Given instruction: Format the items from the line containing "What do you see at coordinates (918, 482)" through the line containing "This page has width=2292, height=1620." as a JSON list of strings, one per line, leaving out blank lines.

Task inputs:
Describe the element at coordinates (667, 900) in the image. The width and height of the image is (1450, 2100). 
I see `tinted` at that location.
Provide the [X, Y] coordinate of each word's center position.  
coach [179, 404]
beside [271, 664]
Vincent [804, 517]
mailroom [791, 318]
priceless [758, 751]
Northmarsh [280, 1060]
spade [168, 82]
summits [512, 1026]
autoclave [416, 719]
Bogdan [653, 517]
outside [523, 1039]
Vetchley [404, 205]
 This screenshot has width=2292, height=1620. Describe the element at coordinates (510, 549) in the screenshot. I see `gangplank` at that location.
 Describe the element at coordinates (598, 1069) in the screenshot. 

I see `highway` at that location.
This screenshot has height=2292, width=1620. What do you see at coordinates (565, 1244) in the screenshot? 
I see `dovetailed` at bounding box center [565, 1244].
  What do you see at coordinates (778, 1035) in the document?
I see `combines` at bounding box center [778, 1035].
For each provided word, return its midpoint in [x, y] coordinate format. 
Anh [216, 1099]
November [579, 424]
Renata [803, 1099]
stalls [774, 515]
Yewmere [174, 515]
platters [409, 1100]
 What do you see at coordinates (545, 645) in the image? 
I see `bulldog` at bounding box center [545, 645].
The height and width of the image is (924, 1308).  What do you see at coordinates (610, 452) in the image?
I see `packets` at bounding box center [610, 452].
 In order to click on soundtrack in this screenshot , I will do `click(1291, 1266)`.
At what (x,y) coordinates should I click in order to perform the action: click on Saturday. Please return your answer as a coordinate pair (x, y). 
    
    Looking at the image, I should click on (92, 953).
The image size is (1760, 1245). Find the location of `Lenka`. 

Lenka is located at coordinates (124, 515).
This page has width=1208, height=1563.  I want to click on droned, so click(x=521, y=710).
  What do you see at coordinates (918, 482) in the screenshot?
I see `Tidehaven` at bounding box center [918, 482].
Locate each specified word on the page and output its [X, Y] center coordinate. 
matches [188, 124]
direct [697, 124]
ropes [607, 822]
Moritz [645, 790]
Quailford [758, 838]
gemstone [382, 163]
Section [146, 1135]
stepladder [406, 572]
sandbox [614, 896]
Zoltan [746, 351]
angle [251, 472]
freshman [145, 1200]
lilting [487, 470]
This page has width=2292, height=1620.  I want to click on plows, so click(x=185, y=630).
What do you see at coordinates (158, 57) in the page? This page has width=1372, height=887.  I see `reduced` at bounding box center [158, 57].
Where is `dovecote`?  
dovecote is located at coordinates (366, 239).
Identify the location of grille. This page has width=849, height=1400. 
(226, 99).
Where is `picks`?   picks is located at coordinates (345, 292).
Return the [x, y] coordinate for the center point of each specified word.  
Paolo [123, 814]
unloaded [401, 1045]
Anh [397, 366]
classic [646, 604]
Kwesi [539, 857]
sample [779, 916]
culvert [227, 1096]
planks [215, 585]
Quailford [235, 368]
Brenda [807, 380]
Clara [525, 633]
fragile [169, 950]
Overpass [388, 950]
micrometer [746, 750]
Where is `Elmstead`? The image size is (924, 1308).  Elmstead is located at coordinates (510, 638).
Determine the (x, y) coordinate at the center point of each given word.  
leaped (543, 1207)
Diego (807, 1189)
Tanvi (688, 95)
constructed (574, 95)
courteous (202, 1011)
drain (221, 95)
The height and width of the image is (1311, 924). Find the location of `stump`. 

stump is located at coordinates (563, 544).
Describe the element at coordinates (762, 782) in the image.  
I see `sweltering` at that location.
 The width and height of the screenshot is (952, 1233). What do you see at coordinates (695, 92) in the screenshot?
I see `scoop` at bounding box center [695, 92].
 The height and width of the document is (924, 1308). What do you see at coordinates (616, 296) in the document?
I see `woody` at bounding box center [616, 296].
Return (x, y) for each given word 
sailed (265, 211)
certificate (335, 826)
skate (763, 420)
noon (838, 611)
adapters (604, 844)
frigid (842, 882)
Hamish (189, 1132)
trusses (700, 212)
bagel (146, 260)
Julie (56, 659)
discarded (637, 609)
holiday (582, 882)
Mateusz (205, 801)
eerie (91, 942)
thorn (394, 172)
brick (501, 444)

Output of the task:
[
  "  What do you see at coordinates (918, 482) in the screenshot?",
  "I see `Tidehaven` at bounding box center [918, 482].",
  "Locate each specified word on the page and output its [X, Y] center coordinate. ",
  "matches [188, 124]",
  "direct [697, 124]",
  "ropes [607, 822]",
  "Moritz [645, 790]",
  "Quailford [758, 838]",
  "gemstone [382, 163]",
  "Section [146, 1135]",
  "stepladder [406, 572]",
  "sandbox [614, 896]",
  "Zoltan [746, 351]",
  "angle [251, 472]",
  "freshman [145, 1200]",
  "lilting [487, 470]",
  "This page has width=2292, height=1620.  I want to click on plows, so click(x=185, y=630)."
]